Exercise data:
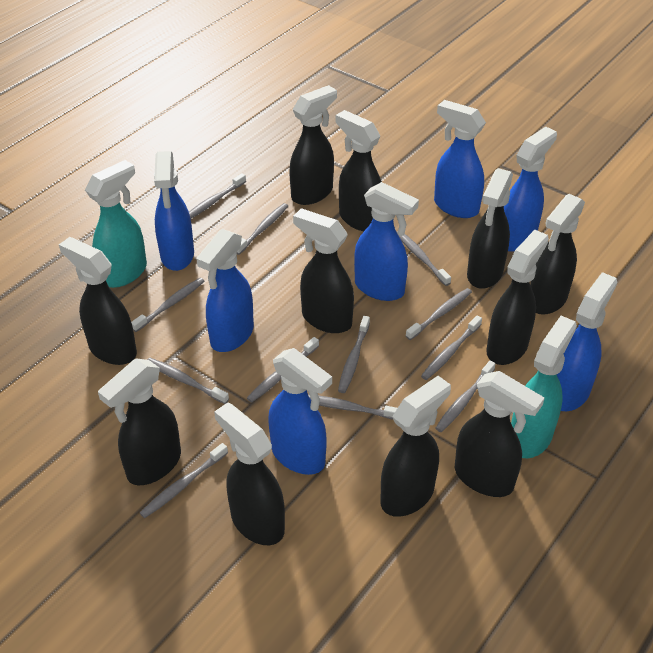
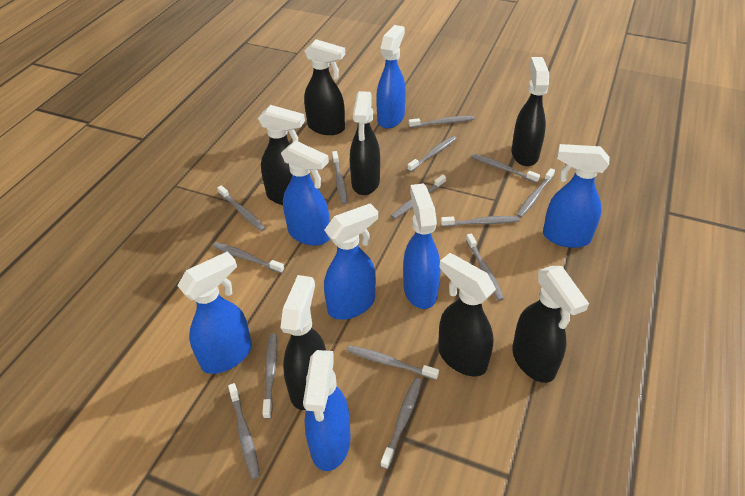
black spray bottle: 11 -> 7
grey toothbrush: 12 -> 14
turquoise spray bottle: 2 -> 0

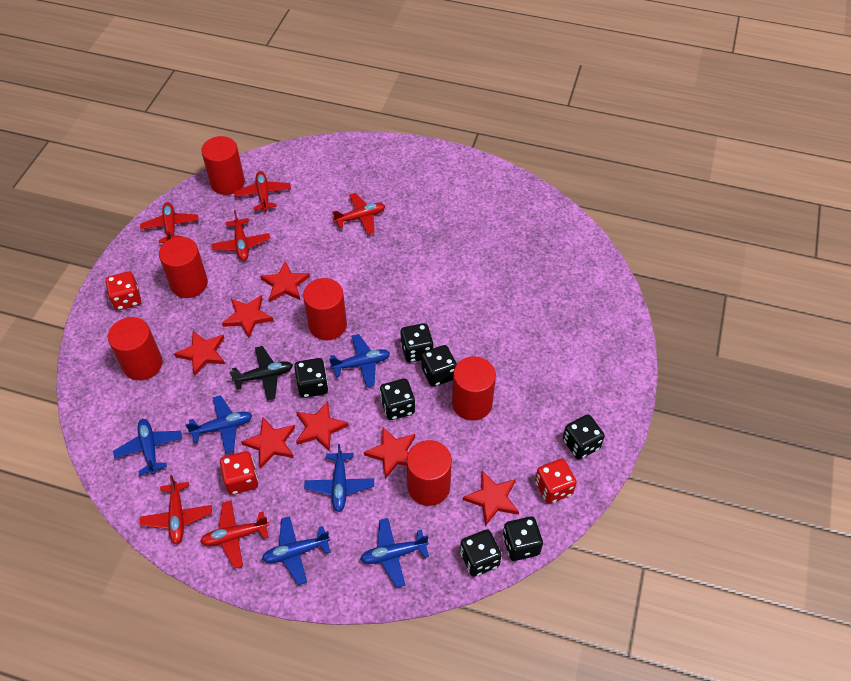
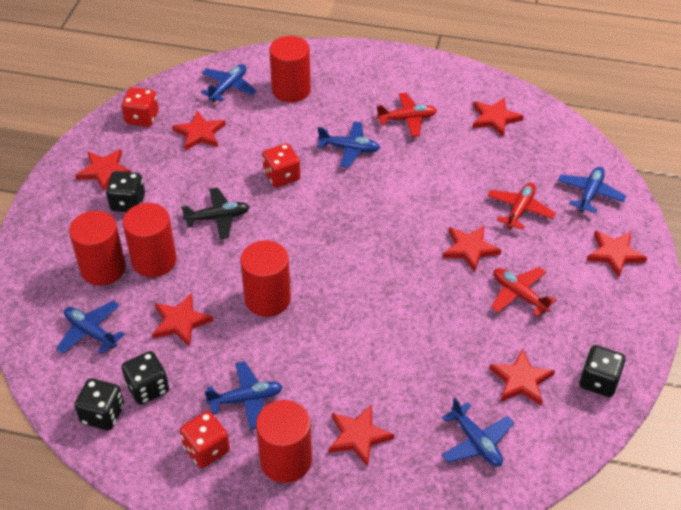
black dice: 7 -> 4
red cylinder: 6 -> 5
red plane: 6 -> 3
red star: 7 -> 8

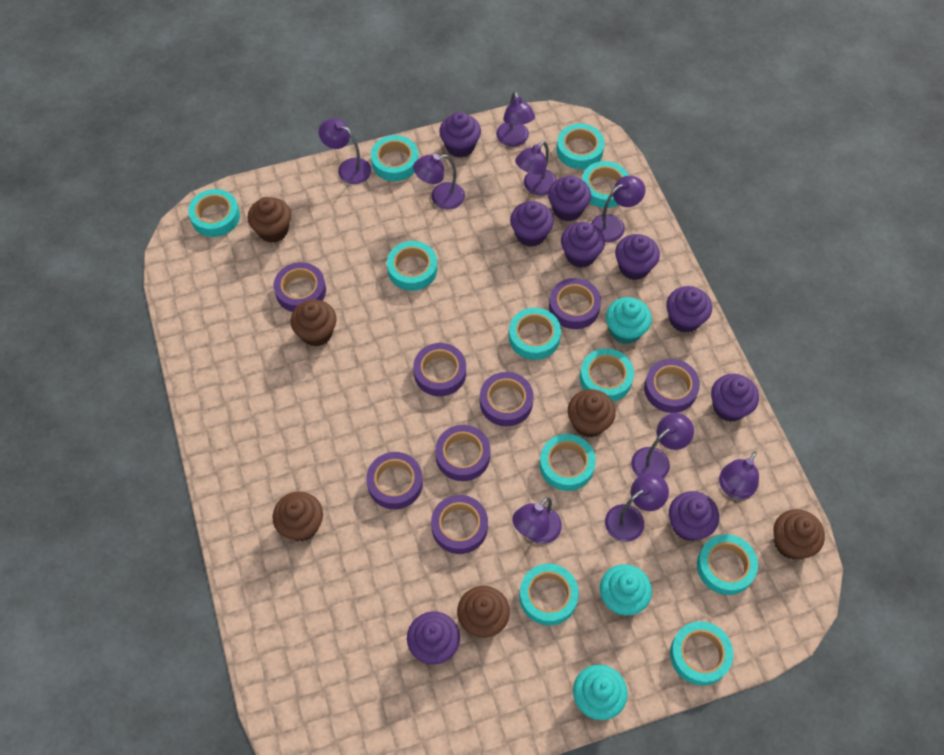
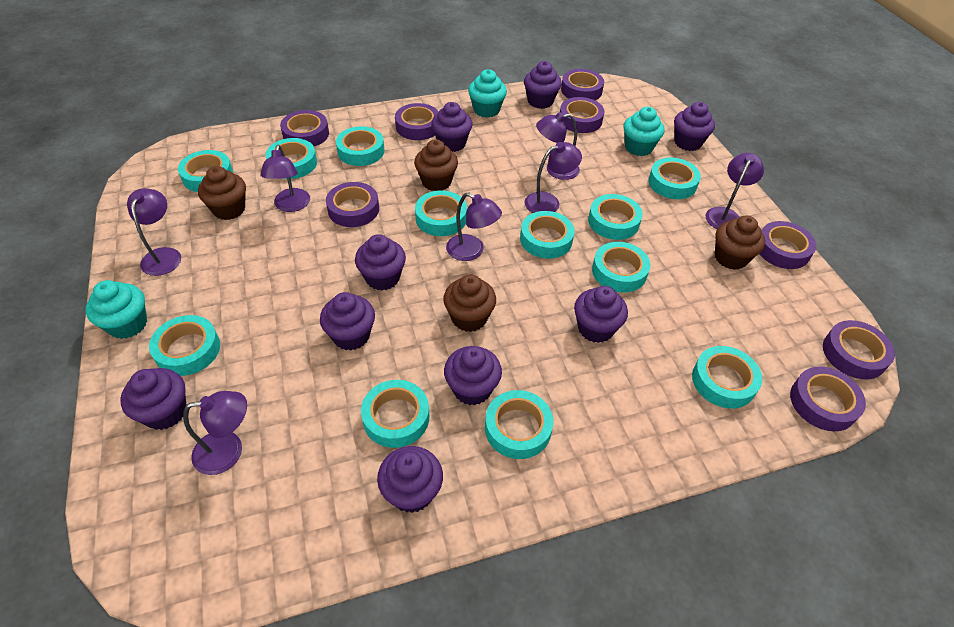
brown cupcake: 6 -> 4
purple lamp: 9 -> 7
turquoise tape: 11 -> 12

Task goal:
Would you retype the listing above exactly, omitting its pictures?

Output below:
black spray bottle: 11 -> 7
grey toothbrush: 12 -> 14
turquoise spray bottle: 2 -> 0

black dice: 7 -> 4
red cylinder: 6 -> 5
red plane: 6 -> 3
red star: 7 -> 8

brown cupcake: 6 -> 4
purple lamp: 9 -> 7
turquoise tape: 11 -> 12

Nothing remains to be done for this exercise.